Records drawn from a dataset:
################

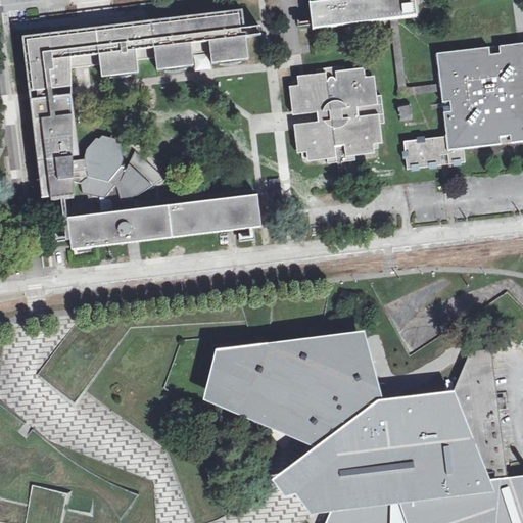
[(401,16),(416,14),(414,0),(312,0),(310,0),(312,27),(392,17),(397,16),(401,16)]
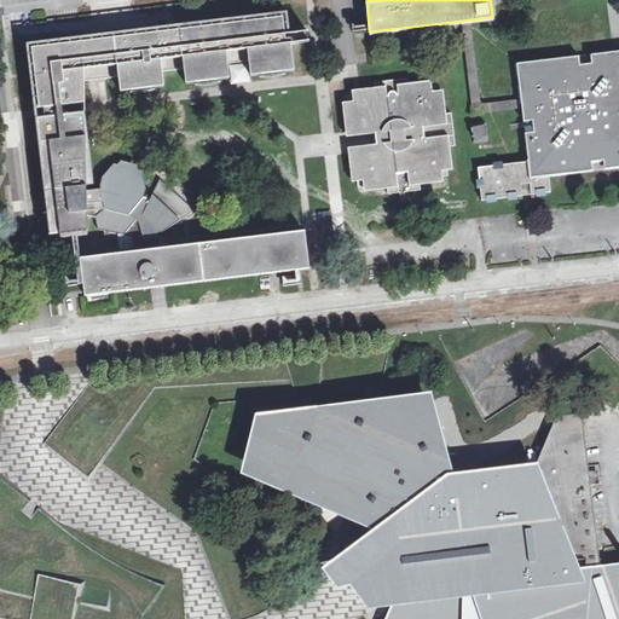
[(300,69),(296,42),(296,29),(295,27),(295,24),(294,9),(160,24),(117,29),(36,39),(27,40),(35,108),(55,105),(62,105),(88,102),(88,77),(97,76),(106,75),(125,73),(126,90),(169,85),(168,70),(187,68),(190,84),(231,79),(235,77),(233,63),(242,62),(252,61),(253,74),(300,69)]
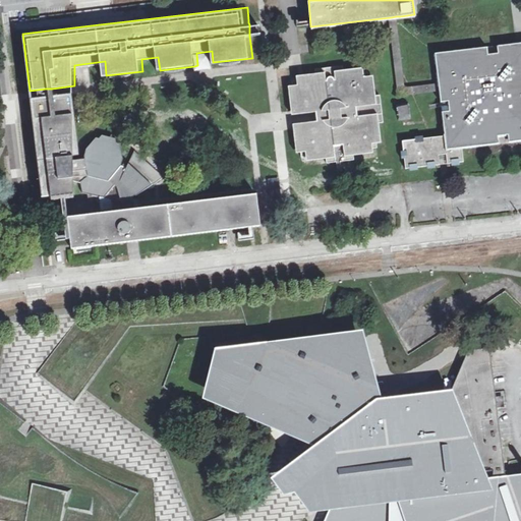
[(400,94),(440,90),(440,85),(439,81),(408,85),(401,22),(400,16),(396,16),(391,17),(392,18),(400,94)]
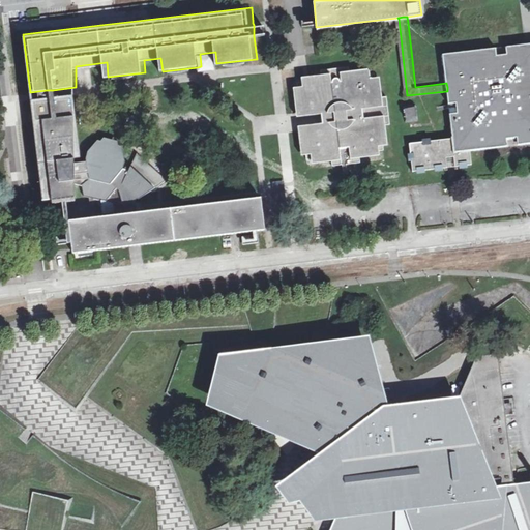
[(267,24),(254,25),(254,36),(269,34),(267,24)]
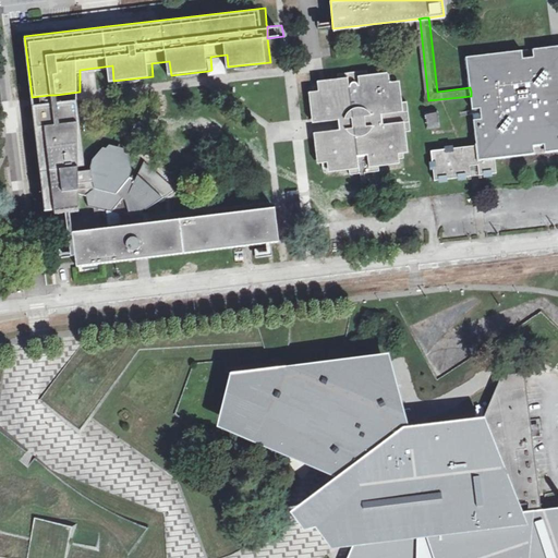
[(557,45),(466,56),(470,87),(471,92),(471,96),(476,143),(431,148),(434,178),(471,173),(470,170),(471,169),(471,168),(472,167),(474,167),(475,167),(476,167),(477,168),(478,169),(478,172),(494,171),(494,172),(497,171),(495,154),(499,154),(498,147),(498,146),(557,138),(557,45)]
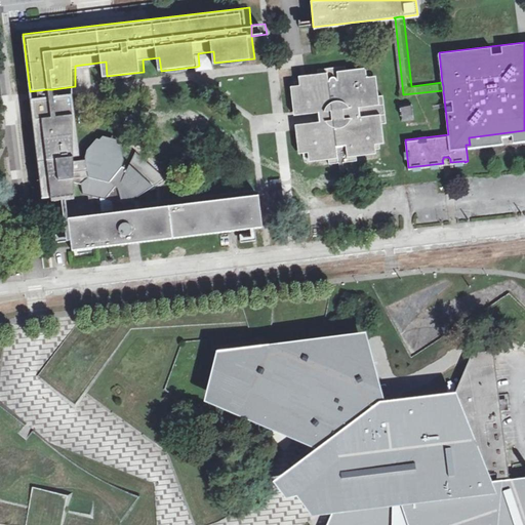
[(198,53),(199,66),(200,69),(207,69),(215,68),(214,63),(213,51),(205,52),(198,53)]
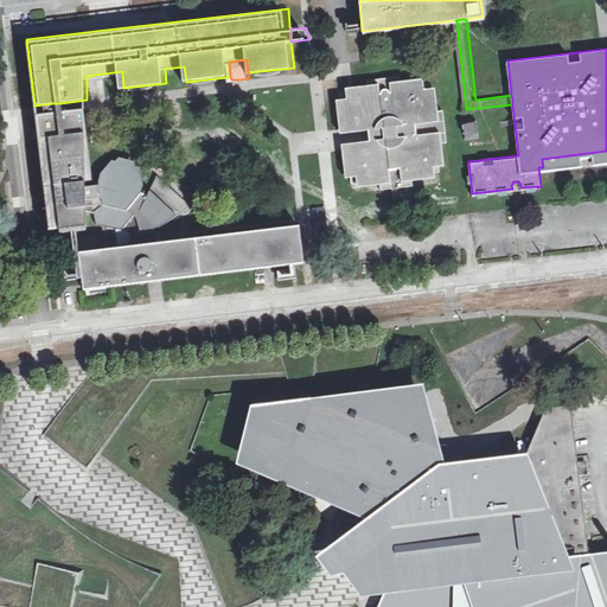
[(366,135),(368,146),(350,147),(351,153),(347,154),(350,183),(378,179),(379,190),(394,189),(395,195),(394,196),(393,197),(393,198),(393,200),(393,202),(395,203),(396,204),(398,204),(400,204),(401,203),(402,202),(403,200),(403,199),(403,197),(402,196),(402,195),(401,195),(400,193),(398,187),(411,186),(410,176),(438,171),(434,142),(445,141),(441,110),(430,112),(427,83),(398,87),(397,77),(366,80),(368,90),(339,94),(343,122),(347,121),(347,127),(357,126),(365,126),(366,135)]
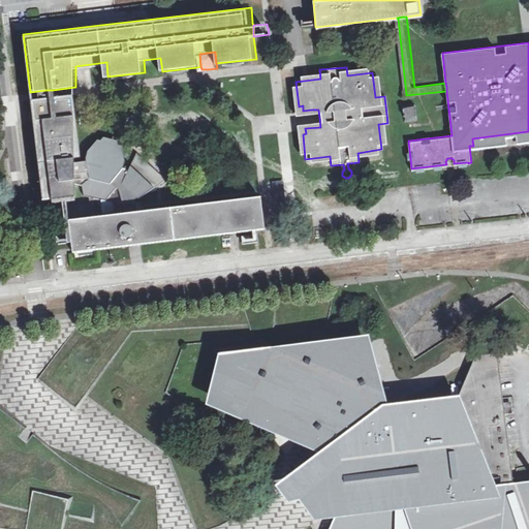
[(74,197),(74,184),(74,164),(72,95),(54,97),(53,94),(53,90),(47,90),(48,94),(48,98),(34,100),(37,122),(42,167),(43,176),(47,196),(61,195),(65,194),(66,198),(74,197)]
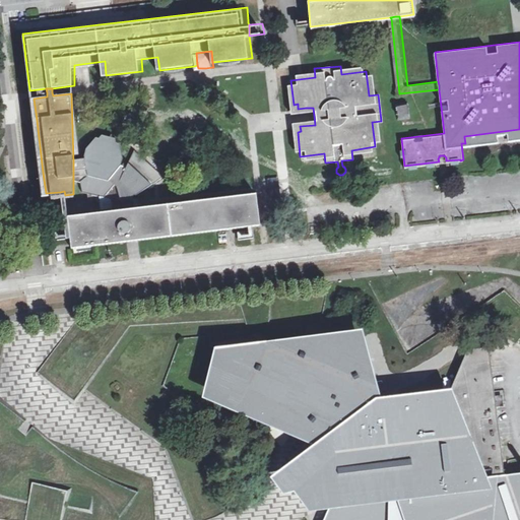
[(408,100),(395,101),(396,116),(410,114),(408,100)]
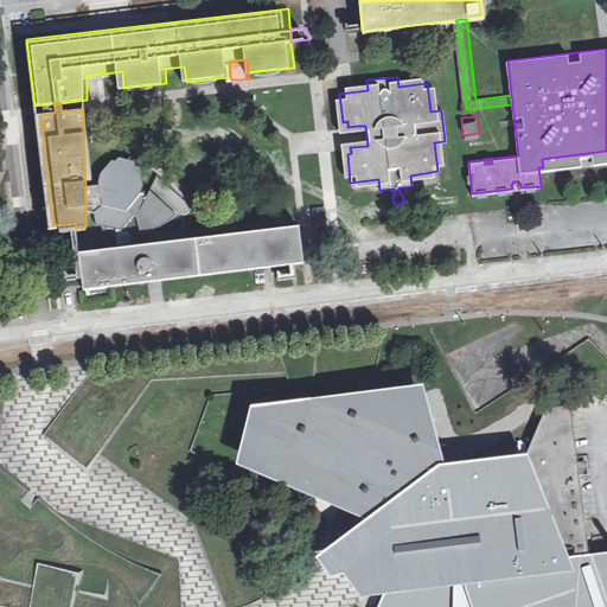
[(98,186),(85,189),(85,211),(94,213),(96,225),(102,227),(104,240),(106,253),(157,247),(157,240),(154,230),(158,228),(159,229),(167,223),(181,213),(191,208),(157,177),(147,197),(141,193),(144,185),(140,168),(139,168),(140,173),(136,172),(135,163),(119,158),(113,166),(110,165),(113,161),(112,161),(101,174),(98,183),(98,186)]
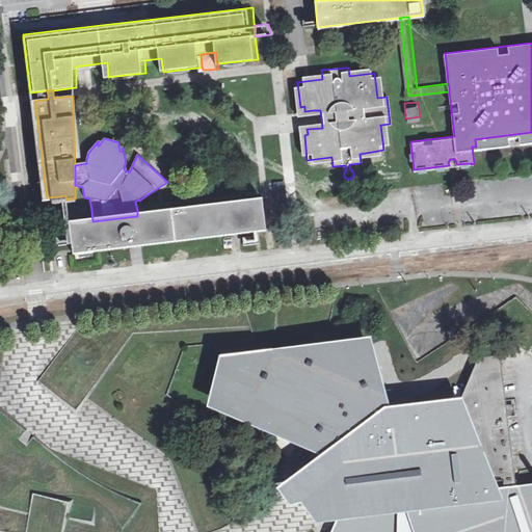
[(68,244),(72,244),(70,224),(67,200),(65,195),(61,196),(62,206),(64,229),(68,244)]
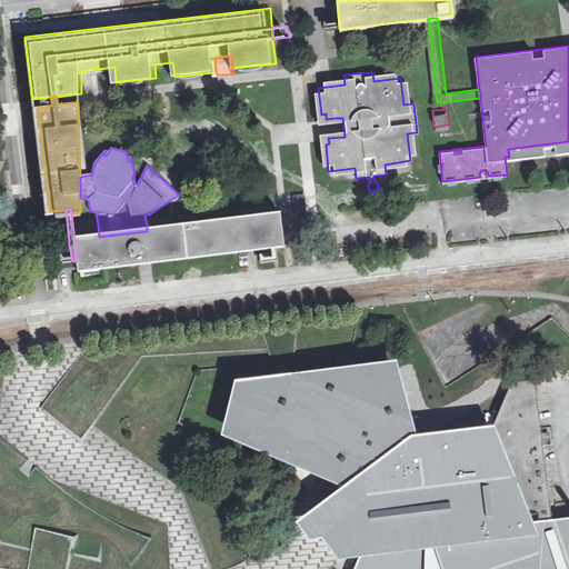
[(280,216),(147,231),(99,237),(75,240),(77,261),(78,270),(90,269),(247,250),(259,249),(283,246),(280,216)]
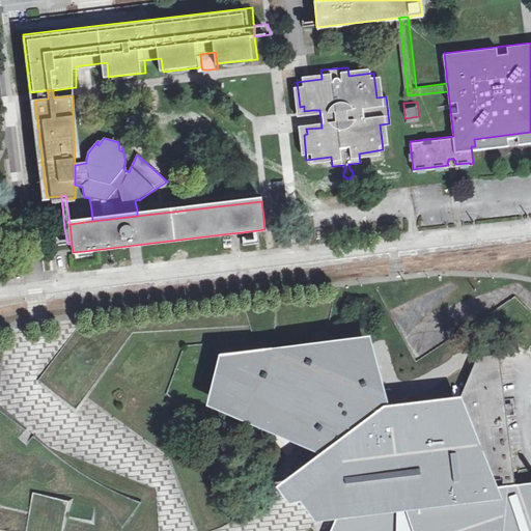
[(510,451),(515,493),(530,491),(530,530),(337,530),(346,510),(323,514),(312,498),(299,479),(333,453),(297,438),(217,402),(233,361),(363,345),(382,415),(456,404),(459,398),(389,404),(371,334),(219,355),(206,403),(320,454),(277,486),(290,503),(301,500),(306,507),(316,522),(335,520),(330,530),(530,530),(530,483),(515,485),(500,354),(478,356),(476,358),(499,356),(501,374),(498,374),(499,383),(501,383),(502,390),(500,390),(501,393),(501,399),(503,399),(503,402),(495,403),(495,407),(498,407),(498,412),(498,417),(506,417),(506,423),(504,423),(505,430),(505,435),(507,435),(508,443),(507,443),(508,451),(510,451)]
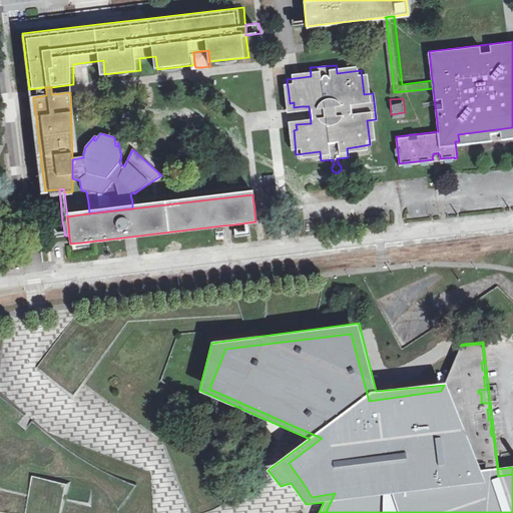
[(326,512),(512,512),(512,474),(498,476),(493,436),(491,436),(490,428),(491,428),(490,420),(488,420),(488,416),(487,409),(489,409),(489,403),(481,403),(481,398),(481,393),(478,393),(478,390),(486,389),(486,386),(484,386),(484,380),(483,377),(485,377),(484,370),(482,370),(481,362),(484,362),(482,344),(460,346),(444,385),(441,391),(369,401),(351,334),(225,349),(209,389),(287,423),(322,438),(289,463),(302,481),(312,497),(335,493),(326,512)]
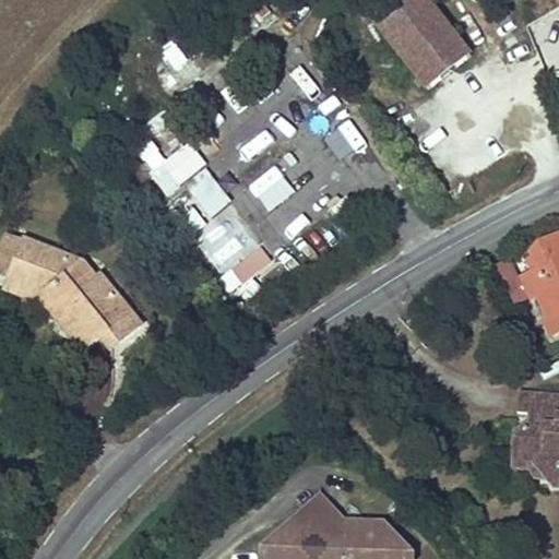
[(427,92),(471,58),(426,0),(384,0),(377,7),(384,15),(373,23),(427,92)]
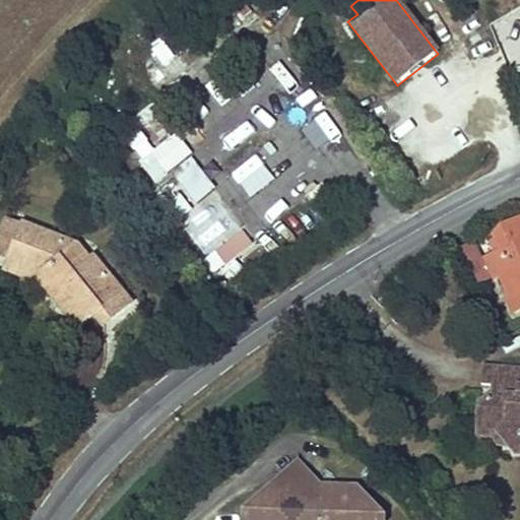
[(282,56),(272,63),(287,84),(298,77),(282,56)]
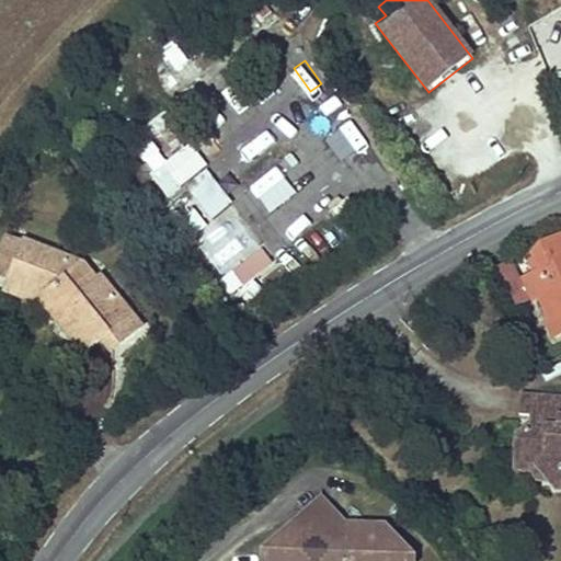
[(258,116),(231,137),(252,163),(278,144),(258,116)]
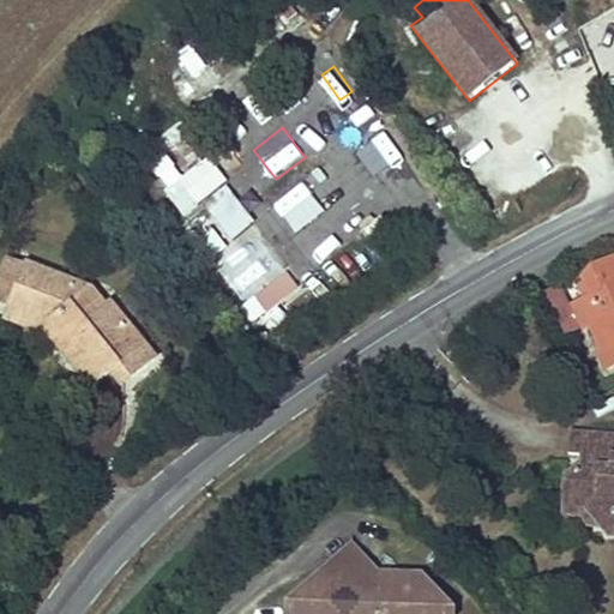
[(172,184),(187,210),(227,186),(211,160),(172,184)]
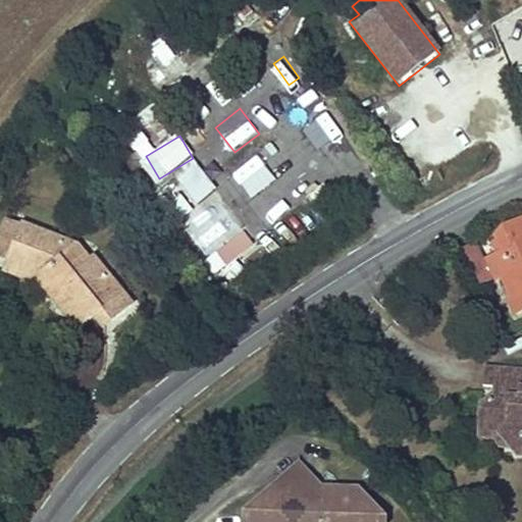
[(174,176),(196,206),(217,190),(196,161),(174,176)]
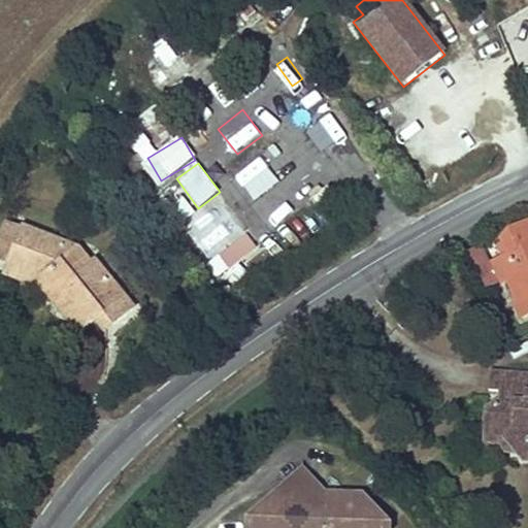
[(184,197),(167,208),(177,224),(195,212),(184,197)]
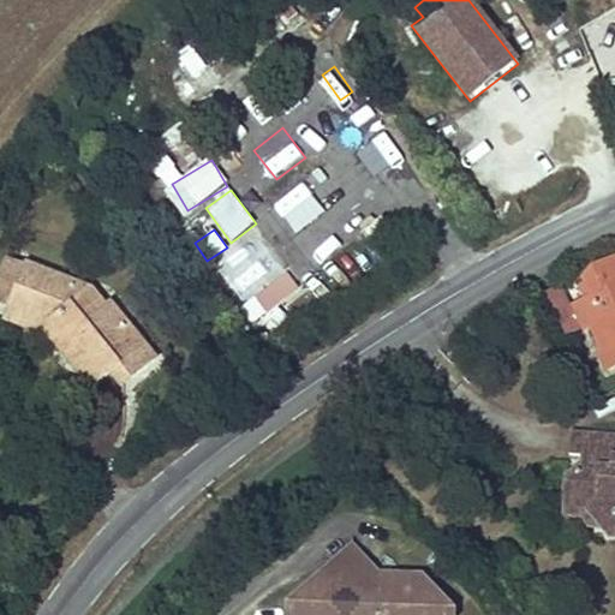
[(216,255),(243,299),(267,285),(255,266),(269,257),(255,232),(216,255)]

################

_JOB_
Leaving out the pictures, repeat all the entries exactly as they stand.

_RESULT OF THIS TASK_
[(401,16),(416,14),(414,0),(312,0),(310,0),(312,27),(392,17),(397,16),(401,16)]
[(300,69),(296,42),(296,29),(295,27),(295,24),(294,9),(160,24),(117,29),(36,39),(27,40),(35,108),(55,105),(62,105),(88,102),(88,77),(97,76),(106,75),(125,73),(126,90),(169,85),(168,70),(187,68),(190,84),(231,79),(235,77),(233,63),(242,62),(252,61),(253,74),(300,69)]
[(400,94),(440,90),(440,85),(439,81),(408,85),(401,22),(400,16),(396,16),(391,17),(392,18),(400,94)]
[(267,24),(254,25),(254,36),(269,34),(267,24)]
[(557,45),(466,56),(470,87),(471,92),(471,96),(476,143),(431,148),(434,178),(471,173),(470,170),(471,169),(471,168),(472,167),(474,167),(475,167),(476,167),(477,168),(478,169),(478,172),(494,171),(494,172),(497,171),(495,154),(499,154),(498,147),(498,146),(557,138),(557,45)]
[(198,53),(199,66),(200,69),(207,69),(215,68),(214,63),(213,51),(205,52),(198,53)]
[(366,135),(368,146),(350,147),(351,153),(347,154),(350,183),(378,179),(379,190),(394,189),(395,195),(394,196),(393,197),(393,198),(393,200),(393,202),(395,203),(396,204),(398,204),(400,204),(401,203),(402,202),(403,200),(403,199),(403,197),(402,196),(402,195),(401,195),(400,193),(398,187),(411,186),(410,176),(438,171),(434,142),(445,141),(441,110),(430,112),(427,83),(398,87),(397,77),(366,80),(368,90),(339,94),(343,122),(347,121),(347,127),(357,126),(365,126),(366,135)]
[(74,197),(74,184),(74,164),(72,95),(54,97),(53,94),(53,90),(47,90),(48,94),(48,98),(34,100),(37,122),(42,167),(43,176),(47,196),(61,195),(65,194),(66,198),(74,197)]
[(408,100),(395,101),(396,116),(410,114),(408,100)]
[(98,186),(85,189),(85,211),(94,213),(96,225),(102,227),(104,240),(106,253),(157,247),(157,240),(154,230),(158,228),(159,229),(167,223),(181,213),(191,208),(157,177),(147,197),(141,193),(144,185),(140,168),(139,168),(140,173),(136,172),(135,163),(119,158),(113,166),(110,165),(113,161),(112,161),(101,174),(98,183),(98,186)]
[(68,244),(72,244),(70,224),(67,200),(65,195),(61,196),(62,206),(64,229),(68,244)]
[(280,216),(147,231),(99,237),(75,240),(77,261),(78,270),(90,269),(247,250),(259,249),(283,246),(280,216)]
[(510,451),(515,493),(530,491),(530,530),(337,530),(346,510),(323,514),(312,498),(299,479),(333,453),(297,438),(217,402),(233,361),(363,345),(382,415),(456,404),(459,398),(389,404),(371,334),(219,355),(206,403),(320,454),(277,486),(290,503),(301,500),(306,507),(316,522),(335,520),(330,530),(530,530),(530,483),(515,485),(500,354),(478,356),(476,358),(499,356),(501,374),(498,374),(499,383),(501,383),(502,390),(500,390),(501,393),(501,399),(503,399),(503,402),(495,403),(495,407),(498,407),(498,412),(498,417),(506,417),(506,423),(504,423),(505,430),(505,435),(507,435),(508,443),(507,443),(508,451),(510,451)]
[(326,512),(512,512),(512,474),(498,476),(493,436),(491,436),(490,428),(491,428),(490,420),(488,420),(488,416),(487,409),(489,409),(489,403),(481,403),(481,398),(481,393),(478,393),(478,390),(486,389),(486,386),(484,386),(484,380),(483,377),(485,377),(484,370),(482,370),(481,362),(484,362),(482,344),(460,346),(444,385),(441,391),(369,401),(351,334),(225,349),(209,389),(287,423),(322,438),(289,463),(302,481),(312,497),(335,493),(326,512)]
[(427,92),(471,58),(426,0),(384,0),(377,7),(384,15),(373,23),(427,92)]
[(282,56),(272,63),(287,84),(298,77),(282,56)]
[(258,116),(231,137),(252,163),(278,144),(258,116)]
[(172,184),(187,210),(227,186),(211,160),(172,184)]
[(174,176),(196,206),(217,190),(196,161),(174,176)]
[(184,197),(167,208),(177,224),(195,212),(184,197)]
[(216,255),(243,299),(267,285),(255,266),(269,257),(255,232),(216,255)]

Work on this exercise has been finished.